(Beginning of Source data)

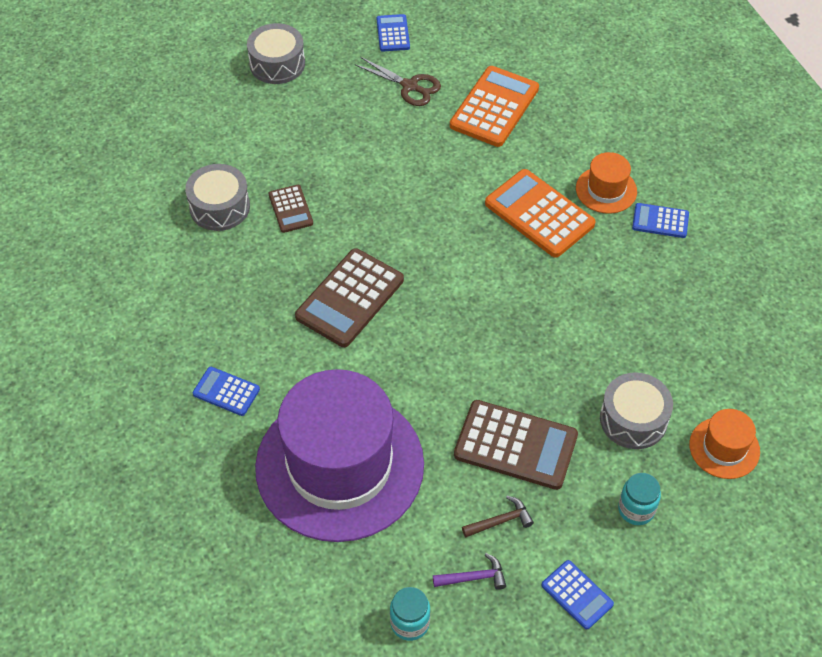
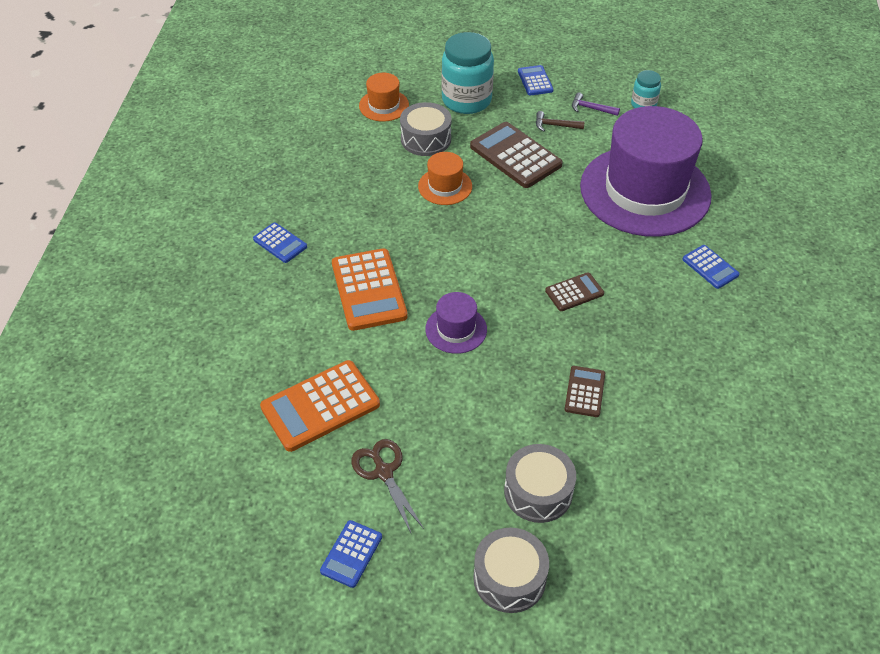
camera: 150 degrees left, 5 degrees down
(219, 207) = (653, 425): grey drum -> grey drum (538, 492)
(350, 298) = (574, 292): brown calculator -> brown calculator, size x0.54
(434, 213) = (456, 329): none -> purple hat
(606, 190) = (296, 285): orange hat -> orange hat (445, 186)
(636, 509) = (466, 100): turquoise jar -> turquoise jar, size x1.94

(End of Source data)

→ **Job**
The listing above must be restated word for word. Its pictures are to be left out.

→ **Task solution**
camera: 150 degrees left, 5 degrees down
(219, 207) = (653, 425): grey drum -> grey drum (538, 492)
(350, 298) = (574, 292): brown calculator -> brown calculator, size x0.54
(434, 213) = (456, 329): none -> purple hat
(606, 190) = (296, 285): orange hat -> orange hat (445, 186)
(636, 509) = (466, 100): turquoise jar -> turquoise jar, size x1.94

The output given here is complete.